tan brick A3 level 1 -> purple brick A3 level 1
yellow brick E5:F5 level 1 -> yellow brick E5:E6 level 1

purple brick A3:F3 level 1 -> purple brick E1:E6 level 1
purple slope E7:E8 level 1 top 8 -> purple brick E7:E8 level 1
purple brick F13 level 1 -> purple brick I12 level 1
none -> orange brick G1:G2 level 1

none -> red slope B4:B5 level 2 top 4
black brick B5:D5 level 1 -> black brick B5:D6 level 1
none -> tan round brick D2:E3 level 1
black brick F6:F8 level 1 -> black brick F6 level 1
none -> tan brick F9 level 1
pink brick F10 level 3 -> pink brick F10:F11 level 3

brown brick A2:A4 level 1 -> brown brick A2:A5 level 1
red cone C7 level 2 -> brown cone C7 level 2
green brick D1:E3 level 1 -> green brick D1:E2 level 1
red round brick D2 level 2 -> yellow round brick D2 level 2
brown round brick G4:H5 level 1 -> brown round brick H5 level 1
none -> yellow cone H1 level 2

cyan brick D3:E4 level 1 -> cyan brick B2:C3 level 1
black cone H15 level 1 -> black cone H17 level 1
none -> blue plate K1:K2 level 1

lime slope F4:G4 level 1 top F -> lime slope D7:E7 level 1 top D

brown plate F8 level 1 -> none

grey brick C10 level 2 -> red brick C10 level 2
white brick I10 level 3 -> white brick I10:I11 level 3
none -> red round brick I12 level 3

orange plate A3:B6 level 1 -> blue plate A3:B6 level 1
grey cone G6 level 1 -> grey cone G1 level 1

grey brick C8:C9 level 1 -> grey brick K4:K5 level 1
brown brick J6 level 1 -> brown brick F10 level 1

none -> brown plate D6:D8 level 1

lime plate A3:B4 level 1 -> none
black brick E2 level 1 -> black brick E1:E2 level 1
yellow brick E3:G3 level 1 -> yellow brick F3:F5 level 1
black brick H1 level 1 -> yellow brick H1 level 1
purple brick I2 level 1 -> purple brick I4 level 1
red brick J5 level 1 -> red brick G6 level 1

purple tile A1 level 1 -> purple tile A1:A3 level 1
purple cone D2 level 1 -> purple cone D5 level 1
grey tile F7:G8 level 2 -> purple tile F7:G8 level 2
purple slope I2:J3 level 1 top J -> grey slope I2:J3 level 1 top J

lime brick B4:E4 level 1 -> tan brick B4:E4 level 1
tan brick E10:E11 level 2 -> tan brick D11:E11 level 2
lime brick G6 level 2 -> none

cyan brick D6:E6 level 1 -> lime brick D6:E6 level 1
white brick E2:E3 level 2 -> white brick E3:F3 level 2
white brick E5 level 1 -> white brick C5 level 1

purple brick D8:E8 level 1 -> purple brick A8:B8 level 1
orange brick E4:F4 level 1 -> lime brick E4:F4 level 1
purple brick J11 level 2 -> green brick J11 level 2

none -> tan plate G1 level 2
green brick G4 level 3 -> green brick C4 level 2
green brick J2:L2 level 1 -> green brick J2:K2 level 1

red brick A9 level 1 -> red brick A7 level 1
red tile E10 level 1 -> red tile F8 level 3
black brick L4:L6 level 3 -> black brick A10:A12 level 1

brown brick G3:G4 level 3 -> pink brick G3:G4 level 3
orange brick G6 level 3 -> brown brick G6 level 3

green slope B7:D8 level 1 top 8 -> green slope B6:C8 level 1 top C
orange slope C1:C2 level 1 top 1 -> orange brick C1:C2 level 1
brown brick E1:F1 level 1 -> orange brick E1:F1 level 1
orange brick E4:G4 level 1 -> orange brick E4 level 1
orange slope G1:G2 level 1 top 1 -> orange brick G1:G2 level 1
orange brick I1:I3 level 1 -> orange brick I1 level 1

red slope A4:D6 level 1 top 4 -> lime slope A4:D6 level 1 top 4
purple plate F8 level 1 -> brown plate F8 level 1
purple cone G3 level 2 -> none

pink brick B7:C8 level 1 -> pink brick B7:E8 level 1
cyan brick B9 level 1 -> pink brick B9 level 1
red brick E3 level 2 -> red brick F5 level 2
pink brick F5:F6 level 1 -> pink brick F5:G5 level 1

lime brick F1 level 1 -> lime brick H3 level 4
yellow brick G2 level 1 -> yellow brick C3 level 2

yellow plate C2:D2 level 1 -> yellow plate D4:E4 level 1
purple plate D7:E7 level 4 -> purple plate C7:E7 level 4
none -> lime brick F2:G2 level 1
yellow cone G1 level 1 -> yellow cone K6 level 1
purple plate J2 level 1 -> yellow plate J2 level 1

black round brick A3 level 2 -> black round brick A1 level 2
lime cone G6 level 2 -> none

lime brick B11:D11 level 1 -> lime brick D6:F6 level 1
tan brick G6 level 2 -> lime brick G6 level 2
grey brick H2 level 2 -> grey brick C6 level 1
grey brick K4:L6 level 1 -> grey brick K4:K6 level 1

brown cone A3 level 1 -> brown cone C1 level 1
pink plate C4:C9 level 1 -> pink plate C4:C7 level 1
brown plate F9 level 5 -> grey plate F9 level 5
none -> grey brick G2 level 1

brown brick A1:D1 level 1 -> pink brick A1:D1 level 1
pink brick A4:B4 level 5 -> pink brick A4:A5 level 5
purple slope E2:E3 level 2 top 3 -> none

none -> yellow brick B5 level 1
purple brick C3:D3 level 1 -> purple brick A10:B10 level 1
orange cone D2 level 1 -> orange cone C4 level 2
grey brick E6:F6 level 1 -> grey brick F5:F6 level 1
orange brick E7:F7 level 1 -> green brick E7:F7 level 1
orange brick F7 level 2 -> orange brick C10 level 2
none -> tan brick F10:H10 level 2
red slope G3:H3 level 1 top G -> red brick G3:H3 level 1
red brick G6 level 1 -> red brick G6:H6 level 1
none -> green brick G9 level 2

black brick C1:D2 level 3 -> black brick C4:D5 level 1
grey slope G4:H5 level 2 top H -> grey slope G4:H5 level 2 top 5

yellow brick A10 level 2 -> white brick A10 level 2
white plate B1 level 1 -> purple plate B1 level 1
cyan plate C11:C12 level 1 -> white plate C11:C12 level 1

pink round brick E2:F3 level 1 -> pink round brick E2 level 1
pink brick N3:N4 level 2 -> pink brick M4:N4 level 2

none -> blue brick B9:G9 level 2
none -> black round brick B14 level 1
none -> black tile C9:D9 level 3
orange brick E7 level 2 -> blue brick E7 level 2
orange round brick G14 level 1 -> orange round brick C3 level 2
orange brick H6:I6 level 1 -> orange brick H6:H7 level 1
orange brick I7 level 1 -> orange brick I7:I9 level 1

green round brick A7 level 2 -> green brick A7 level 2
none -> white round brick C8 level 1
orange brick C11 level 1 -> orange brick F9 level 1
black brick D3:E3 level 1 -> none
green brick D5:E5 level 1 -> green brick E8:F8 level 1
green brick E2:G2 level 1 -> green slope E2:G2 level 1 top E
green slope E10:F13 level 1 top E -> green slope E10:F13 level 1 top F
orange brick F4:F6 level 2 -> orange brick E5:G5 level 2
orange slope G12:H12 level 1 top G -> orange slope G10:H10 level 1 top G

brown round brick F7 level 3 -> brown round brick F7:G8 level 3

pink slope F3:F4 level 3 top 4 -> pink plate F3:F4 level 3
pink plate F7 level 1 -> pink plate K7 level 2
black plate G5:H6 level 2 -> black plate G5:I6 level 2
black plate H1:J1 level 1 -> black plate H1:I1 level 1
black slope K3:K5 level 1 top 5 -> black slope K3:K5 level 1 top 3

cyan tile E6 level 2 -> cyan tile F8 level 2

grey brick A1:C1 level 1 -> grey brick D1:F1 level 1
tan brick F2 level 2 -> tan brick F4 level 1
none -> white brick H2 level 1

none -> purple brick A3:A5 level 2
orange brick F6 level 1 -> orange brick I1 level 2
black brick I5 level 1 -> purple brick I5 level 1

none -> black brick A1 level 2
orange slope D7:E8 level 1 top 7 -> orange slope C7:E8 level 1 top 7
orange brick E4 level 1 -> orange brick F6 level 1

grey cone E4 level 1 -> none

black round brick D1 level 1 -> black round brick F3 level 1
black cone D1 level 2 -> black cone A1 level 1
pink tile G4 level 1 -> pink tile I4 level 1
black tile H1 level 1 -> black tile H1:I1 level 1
————
● **What you should do**:
Copy each line of the preceding data that contains the string "white".

● **Result of this exercise**:
white brick I10 level 3 -> white brick I10:I11 level 3
white brick E2:E3 level 2 -> white brick E3:F3 level 2
white brick E5 level 1 -> white brick C5 level 1
yellow brick A10 level 2 -> white brick A10 level 2
white plate B1 level 1 -> purple plate B1 level 1
cyan plate C11:C12 level 1 -> white plate C11:C12 level 1
none -> white round brick C8 level 1
none -> white brick H2 level 1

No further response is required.